Object position data
○ ○ ○ ○ ○

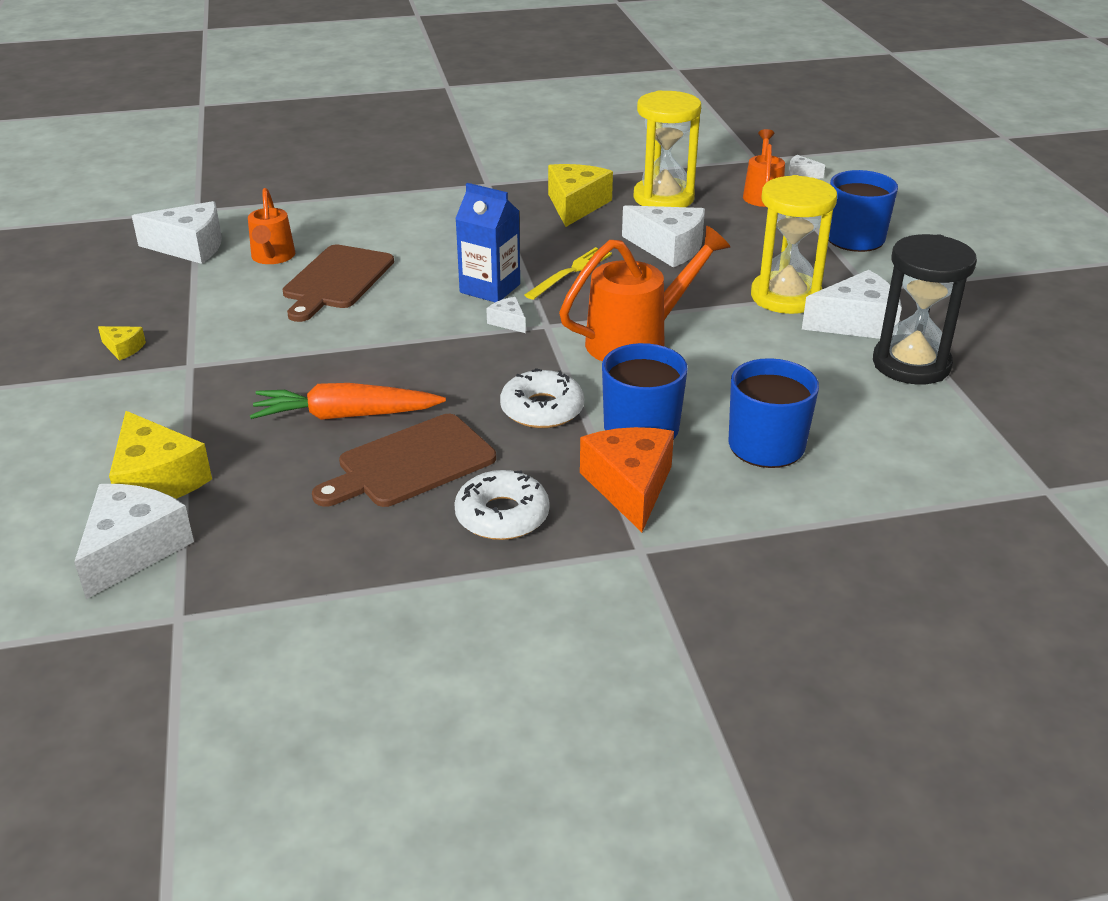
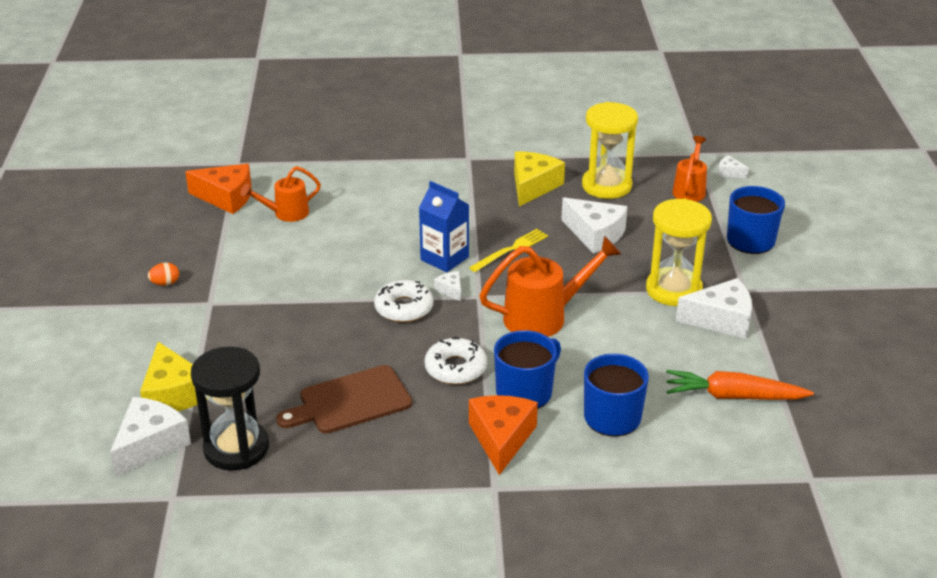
camera: 10 degrees right, 0 degrees up
(123, 348) = (165, 283): yellow cheese -> orange egg
(190, 247) = (226, 197): white cheese -> orange cheese
(272, 257) = (286, 213): orange watering can -> orange watering can turned 60 degrees clockwise
(336, 280) = (330, 239): brown cutting board -> none
(346, 416) = (313, 357): orange carrot -> orange carrot (733, 396)
(502, 515) = (404, 450): white donut -> white donut (404, 308)
(911, 364) = (750, 361): black hourglass -> black hourglass (236, 448)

○ ○ ○ ○ ○

Task item: Could you find each line in the entries that contains the string "degrees" and copy it?

Task response:
camera: 10 degrees right, 0 degrees up
(272, 257) = (286, 213): orange watering can -> orange watering can turned 60 degrees clockwise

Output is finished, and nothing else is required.